▸ Requirement: Recast everything from the start of the data down to and including the line containing "green square: moved 1" as a Markdown table with two columns, Number and Text. Each nonblank line gets its row number, and blank lines are omitted.

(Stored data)
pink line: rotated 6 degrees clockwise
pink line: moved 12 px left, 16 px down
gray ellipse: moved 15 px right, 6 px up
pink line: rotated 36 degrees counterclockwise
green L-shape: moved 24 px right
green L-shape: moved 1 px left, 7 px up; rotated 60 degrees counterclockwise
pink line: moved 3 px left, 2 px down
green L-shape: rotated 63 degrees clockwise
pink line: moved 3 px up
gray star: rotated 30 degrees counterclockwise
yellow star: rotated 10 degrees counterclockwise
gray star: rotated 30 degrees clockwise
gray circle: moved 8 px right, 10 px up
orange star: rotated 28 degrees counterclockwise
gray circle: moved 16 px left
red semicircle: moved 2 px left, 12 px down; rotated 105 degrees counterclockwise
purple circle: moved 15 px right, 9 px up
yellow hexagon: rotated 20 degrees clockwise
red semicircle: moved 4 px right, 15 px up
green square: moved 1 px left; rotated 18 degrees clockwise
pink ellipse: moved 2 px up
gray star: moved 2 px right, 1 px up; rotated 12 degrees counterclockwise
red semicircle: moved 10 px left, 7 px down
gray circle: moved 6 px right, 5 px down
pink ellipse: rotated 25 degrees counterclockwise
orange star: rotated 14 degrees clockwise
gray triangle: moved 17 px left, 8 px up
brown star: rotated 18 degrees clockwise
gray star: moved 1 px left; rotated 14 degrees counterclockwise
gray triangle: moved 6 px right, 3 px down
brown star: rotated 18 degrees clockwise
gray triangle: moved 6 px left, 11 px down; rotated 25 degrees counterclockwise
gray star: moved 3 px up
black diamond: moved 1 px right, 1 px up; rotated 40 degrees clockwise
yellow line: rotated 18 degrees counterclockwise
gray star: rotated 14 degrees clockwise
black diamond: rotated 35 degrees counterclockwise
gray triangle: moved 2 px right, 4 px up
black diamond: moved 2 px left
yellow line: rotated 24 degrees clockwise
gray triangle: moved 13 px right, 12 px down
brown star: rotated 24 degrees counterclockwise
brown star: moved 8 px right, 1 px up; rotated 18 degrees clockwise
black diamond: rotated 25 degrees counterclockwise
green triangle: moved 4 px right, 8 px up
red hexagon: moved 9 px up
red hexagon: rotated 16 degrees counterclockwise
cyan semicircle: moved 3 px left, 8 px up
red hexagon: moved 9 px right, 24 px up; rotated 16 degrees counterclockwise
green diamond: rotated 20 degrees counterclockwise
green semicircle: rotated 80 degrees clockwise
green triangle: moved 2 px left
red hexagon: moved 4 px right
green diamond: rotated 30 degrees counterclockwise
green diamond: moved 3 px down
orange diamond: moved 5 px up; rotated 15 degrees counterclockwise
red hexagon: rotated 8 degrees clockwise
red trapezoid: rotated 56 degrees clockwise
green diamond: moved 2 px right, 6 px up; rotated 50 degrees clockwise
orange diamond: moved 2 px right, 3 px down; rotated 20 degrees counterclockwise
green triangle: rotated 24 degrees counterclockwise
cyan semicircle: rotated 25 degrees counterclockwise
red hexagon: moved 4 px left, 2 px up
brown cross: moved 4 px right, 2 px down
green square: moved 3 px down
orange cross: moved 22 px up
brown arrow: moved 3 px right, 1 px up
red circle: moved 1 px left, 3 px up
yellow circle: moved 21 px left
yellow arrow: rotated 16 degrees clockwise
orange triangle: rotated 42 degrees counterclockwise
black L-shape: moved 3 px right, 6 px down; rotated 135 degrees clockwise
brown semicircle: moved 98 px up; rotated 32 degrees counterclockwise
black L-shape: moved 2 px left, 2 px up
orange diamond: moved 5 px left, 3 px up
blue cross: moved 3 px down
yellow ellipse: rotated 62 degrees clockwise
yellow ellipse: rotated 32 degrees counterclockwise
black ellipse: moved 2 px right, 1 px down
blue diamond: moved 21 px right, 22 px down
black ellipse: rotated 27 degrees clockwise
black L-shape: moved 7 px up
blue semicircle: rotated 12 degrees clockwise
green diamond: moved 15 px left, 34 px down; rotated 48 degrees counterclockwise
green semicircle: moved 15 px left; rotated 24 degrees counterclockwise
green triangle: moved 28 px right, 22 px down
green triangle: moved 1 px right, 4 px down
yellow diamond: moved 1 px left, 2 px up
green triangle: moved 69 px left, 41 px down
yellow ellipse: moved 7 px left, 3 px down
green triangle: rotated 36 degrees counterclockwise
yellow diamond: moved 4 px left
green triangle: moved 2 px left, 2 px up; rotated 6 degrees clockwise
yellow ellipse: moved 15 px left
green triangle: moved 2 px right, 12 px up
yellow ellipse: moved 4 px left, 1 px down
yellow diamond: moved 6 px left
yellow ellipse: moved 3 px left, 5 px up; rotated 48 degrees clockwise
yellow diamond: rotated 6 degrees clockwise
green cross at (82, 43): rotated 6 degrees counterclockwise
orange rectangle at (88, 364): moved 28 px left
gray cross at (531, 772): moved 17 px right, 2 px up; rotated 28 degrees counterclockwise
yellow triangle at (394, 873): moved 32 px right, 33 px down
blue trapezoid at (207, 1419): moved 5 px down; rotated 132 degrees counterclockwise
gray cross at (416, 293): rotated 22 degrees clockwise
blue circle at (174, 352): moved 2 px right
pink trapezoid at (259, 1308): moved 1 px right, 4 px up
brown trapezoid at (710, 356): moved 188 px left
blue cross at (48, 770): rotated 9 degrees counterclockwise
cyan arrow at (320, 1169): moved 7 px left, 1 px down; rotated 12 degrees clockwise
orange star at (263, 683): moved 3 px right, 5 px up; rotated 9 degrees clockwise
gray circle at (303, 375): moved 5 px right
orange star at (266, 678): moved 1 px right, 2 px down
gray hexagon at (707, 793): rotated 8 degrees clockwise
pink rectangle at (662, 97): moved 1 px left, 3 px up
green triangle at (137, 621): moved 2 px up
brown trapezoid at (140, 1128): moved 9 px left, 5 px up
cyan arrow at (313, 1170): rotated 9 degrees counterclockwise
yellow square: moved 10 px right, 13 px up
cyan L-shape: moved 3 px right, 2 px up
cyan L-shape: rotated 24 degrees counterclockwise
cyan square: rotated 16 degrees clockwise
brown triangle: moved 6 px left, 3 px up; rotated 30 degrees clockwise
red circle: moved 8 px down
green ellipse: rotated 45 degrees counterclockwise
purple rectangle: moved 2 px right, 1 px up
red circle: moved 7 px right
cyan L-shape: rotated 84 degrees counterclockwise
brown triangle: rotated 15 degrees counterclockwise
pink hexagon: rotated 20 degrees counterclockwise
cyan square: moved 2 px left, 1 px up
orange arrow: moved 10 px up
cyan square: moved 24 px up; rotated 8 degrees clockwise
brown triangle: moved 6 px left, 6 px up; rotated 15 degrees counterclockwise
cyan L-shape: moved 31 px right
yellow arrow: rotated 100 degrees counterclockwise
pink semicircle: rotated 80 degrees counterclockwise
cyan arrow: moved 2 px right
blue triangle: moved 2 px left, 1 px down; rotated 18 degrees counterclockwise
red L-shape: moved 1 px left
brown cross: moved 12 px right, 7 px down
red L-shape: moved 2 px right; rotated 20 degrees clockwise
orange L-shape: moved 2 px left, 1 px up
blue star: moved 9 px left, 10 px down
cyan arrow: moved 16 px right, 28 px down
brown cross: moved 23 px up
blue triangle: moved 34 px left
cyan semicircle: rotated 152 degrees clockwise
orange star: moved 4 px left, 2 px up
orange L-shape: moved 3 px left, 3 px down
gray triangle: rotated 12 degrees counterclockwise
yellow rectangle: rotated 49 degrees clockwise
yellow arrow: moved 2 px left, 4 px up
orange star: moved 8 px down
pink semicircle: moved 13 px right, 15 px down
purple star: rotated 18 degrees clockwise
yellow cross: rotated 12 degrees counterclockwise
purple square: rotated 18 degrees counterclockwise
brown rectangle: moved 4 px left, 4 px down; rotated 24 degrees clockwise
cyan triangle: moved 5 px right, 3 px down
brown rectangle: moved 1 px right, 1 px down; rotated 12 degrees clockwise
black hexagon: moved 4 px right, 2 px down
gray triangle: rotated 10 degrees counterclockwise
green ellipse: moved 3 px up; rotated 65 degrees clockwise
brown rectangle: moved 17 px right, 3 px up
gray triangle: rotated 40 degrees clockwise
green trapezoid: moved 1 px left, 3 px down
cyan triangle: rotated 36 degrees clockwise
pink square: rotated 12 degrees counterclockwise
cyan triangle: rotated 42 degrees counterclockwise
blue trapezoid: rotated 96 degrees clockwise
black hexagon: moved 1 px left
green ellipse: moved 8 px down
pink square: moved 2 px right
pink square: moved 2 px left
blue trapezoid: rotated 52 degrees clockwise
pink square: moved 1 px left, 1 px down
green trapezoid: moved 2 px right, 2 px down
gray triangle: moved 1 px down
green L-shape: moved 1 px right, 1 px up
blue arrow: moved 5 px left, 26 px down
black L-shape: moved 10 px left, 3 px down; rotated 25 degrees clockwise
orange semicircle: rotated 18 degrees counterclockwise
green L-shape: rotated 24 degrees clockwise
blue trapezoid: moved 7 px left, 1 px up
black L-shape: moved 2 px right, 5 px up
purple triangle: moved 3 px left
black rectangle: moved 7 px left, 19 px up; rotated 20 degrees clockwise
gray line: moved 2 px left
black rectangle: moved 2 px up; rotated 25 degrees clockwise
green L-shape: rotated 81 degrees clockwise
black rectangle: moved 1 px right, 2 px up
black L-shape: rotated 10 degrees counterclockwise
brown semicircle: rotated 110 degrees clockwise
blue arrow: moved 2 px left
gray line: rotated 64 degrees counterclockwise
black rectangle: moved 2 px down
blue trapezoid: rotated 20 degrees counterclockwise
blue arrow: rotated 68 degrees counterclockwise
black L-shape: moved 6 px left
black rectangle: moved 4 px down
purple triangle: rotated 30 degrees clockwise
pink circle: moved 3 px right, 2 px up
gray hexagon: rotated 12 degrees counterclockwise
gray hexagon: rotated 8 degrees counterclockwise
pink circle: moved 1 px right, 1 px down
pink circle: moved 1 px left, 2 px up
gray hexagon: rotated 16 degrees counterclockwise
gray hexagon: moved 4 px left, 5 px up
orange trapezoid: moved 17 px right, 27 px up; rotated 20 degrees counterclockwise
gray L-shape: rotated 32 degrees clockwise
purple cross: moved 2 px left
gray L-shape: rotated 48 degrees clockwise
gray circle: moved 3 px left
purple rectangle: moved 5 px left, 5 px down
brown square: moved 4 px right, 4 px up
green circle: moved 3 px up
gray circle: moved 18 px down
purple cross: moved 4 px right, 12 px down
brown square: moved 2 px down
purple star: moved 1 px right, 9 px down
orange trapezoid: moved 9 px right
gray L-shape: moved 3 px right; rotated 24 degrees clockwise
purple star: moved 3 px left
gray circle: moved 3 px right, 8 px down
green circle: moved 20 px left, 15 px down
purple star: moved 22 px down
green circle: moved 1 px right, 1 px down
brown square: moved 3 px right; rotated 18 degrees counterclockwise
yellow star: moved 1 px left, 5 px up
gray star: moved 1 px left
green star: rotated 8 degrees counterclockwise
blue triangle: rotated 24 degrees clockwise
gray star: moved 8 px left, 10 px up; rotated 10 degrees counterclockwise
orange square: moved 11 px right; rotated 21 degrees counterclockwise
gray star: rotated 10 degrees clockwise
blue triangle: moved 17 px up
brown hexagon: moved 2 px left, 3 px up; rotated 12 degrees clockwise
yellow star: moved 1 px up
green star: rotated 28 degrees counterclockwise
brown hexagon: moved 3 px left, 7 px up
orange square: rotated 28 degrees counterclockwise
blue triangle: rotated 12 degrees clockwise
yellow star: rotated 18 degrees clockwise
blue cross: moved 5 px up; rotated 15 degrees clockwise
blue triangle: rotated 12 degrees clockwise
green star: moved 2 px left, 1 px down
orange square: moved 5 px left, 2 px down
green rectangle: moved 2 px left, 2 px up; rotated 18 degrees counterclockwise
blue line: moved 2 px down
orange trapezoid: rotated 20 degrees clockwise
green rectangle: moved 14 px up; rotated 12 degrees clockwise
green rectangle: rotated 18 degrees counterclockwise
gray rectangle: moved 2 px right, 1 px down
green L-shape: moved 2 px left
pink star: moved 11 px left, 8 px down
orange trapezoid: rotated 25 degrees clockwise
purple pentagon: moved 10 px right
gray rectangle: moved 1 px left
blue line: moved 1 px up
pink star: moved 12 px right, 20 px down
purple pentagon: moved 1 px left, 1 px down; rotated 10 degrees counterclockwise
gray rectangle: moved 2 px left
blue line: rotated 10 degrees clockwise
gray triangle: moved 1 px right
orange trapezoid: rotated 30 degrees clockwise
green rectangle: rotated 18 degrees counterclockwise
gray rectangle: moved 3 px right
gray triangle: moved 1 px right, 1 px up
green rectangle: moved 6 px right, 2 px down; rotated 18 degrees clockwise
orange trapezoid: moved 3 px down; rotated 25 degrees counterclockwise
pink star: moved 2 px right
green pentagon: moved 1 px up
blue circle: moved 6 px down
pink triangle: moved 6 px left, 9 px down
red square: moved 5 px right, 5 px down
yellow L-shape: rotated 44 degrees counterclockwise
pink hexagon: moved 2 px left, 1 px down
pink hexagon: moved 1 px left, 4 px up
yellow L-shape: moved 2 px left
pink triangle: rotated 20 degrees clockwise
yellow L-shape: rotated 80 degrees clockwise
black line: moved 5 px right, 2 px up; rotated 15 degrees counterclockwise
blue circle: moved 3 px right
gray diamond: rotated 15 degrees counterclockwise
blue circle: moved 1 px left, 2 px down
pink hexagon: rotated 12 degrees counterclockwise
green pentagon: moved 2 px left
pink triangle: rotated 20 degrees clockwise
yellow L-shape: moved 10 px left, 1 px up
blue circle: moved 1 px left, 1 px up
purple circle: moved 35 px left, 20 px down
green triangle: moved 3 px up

▸ Solved problem:
| Number | Text |
|---|---|
| 1 | pink line: rotated 6 degrees clockwise |
| 2 | pink line: moved 12 px left, 16 px down |
| 3 | gray ellipse: moved 15 px right, 6 px up |
| 4 | pink line: rotated 36 degrees counterclockwise |
| 5 | green L-shape: moved 24 px right |
| 6 | green L-shape: moved 1 px left, 7 px up; rotated 60 degrees counterclockwise |
| 7 | pink line: moved 3 px left, 2 px down |
| 8 | green L-shape: rotated 63 degrees clockwise |
| 9 | pink line: moved 3 px up |
| 10 | gray star: rotated 30 degrees counterclockwise |
| 11 | yellow star: rotated 10 degrees counterclockwise |
| 12 | gray star: rotated 30 degrees clockwise |
| 13 | gray circle: moved 8 px right, 10 px up |
| 14 | orange star: rotated 28 degrees counterclockwise |
| 15 | gray circle: moved 16 px left |
| 16 | red semicircle: moved 2 px left, 12 px down; rotated 105 degrees counterclockwise |
| 17 | purple circle: moved 15 px right, 9 px up |
| 18 | yellow hexagon: rotated 20 degrees clockwise |
| 19 | red semicircle: moved 4 px right, 15 px up |
| 20 | green square: moved 1 px left; rotated 18 degrees clockwise |